##### SOURCE RECORDS

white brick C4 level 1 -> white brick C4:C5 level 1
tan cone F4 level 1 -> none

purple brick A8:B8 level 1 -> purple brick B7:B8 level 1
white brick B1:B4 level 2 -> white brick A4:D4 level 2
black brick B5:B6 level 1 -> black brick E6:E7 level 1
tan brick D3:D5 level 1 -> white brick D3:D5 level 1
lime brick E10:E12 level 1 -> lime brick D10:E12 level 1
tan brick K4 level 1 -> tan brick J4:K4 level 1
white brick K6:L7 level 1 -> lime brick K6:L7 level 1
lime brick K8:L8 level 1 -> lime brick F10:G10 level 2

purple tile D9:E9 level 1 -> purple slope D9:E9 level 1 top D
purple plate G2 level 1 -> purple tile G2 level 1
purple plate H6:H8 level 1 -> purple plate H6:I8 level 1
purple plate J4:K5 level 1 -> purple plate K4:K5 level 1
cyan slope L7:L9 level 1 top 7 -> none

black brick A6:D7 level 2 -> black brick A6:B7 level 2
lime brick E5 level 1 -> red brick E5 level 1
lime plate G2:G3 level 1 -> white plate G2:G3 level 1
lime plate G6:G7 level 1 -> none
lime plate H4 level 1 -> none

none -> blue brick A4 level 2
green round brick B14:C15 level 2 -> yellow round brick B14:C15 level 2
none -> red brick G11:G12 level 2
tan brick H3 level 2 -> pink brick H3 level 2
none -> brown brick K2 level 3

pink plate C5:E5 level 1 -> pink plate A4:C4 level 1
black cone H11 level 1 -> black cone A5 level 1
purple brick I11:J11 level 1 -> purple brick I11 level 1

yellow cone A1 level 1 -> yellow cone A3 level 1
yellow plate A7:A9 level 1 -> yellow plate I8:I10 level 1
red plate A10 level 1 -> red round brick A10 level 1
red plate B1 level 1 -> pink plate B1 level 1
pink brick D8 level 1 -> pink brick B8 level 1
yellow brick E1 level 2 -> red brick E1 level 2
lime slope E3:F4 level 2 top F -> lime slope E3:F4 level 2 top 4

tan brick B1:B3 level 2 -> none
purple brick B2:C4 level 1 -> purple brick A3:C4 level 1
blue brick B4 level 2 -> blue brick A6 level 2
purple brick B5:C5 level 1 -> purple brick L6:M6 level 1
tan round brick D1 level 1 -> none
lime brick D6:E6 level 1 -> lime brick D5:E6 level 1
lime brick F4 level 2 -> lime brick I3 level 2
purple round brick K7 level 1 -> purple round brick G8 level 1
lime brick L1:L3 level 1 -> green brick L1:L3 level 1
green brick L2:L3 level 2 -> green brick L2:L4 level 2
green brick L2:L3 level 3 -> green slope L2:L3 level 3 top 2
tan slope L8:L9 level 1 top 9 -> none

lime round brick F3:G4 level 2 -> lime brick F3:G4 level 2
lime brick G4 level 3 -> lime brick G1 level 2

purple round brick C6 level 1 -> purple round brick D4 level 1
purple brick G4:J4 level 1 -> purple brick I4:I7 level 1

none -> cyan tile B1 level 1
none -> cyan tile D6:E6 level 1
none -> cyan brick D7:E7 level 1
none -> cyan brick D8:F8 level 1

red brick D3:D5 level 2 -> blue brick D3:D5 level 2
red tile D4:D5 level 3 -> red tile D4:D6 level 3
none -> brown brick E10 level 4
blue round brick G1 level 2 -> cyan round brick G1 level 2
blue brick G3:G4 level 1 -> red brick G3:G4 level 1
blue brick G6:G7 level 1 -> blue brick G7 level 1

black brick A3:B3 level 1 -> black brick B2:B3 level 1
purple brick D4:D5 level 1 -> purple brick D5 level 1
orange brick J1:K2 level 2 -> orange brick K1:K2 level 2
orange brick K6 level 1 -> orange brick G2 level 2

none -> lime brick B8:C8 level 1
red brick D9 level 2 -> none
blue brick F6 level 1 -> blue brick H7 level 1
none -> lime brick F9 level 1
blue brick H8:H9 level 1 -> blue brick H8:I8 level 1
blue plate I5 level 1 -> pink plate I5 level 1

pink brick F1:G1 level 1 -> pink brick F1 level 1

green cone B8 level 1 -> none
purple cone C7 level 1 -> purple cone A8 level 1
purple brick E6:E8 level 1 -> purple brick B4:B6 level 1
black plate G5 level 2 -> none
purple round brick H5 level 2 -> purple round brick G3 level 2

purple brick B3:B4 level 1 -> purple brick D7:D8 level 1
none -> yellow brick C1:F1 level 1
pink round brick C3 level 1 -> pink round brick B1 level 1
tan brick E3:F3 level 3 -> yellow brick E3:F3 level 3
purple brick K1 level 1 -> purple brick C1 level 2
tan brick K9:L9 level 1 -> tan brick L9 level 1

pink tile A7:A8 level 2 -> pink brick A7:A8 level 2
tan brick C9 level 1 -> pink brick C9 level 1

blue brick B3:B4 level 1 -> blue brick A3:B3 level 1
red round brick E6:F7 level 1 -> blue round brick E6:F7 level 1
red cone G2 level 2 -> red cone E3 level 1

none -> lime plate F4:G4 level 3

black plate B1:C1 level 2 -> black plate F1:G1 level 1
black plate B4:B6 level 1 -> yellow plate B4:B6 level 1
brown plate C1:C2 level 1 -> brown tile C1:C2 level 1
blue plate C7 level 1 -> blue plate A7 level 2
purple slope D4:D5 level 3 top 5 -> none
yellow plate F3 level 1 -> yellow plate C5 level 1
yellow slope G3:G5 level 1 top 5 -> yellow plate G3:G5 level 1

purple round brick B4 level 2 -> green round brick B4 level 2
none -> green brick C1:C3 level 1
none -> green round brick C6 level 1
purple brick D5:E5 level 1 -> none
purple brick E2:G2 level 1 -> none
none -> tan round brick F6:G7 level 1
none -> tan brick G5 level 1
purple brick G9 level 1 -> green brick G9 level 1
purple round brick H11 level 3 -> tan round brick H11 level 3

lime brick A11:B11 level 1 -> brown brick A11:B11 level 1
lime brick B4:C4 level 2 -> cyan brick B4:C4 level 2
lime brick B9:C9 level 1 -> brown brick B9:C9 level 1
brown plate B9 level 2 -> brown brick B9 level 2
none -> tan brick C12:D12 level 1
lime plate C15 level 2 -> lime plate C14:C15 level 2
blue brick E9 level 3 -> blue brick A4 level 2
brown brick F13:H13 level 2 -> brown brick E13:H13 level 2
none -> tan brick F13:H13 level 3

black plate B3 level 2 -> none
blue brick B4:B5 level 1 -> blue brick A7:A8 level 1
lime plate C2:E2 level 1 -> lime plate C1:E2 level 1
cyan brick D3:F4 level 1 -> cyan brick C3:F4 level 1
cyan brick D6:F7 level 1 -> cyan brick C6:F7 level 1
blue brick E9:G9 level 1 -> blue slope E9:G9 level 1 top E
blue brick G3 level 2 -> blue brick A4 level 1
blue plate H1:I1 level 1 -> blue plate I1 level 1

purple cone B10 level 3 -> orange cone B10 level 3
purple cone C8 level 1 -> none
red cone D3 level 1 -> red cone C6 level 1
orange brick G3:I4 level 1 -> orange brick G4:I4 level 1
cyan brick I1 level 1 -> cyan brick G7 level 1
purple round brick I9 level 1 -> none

##########

TASK: Filter the records above and copy every line that contains the word "brown".

RESPONSE BELOW:
none -> brown brick K2 level 3
none -> brown brick E10 level 4
brown plate C1:C2 level 1 -> brown tile C1:C2 level 1
lime brick A11:B11 level 1 -> brown brick A11:B11 level 1
lime brick B9:C9 level 1 -> brown brick B9:C9 level 1
brown plate B9 level 2 -> brown brick B9 level 2
brown brick F13:H13 level 2 -> brown brick E13:H13 level 2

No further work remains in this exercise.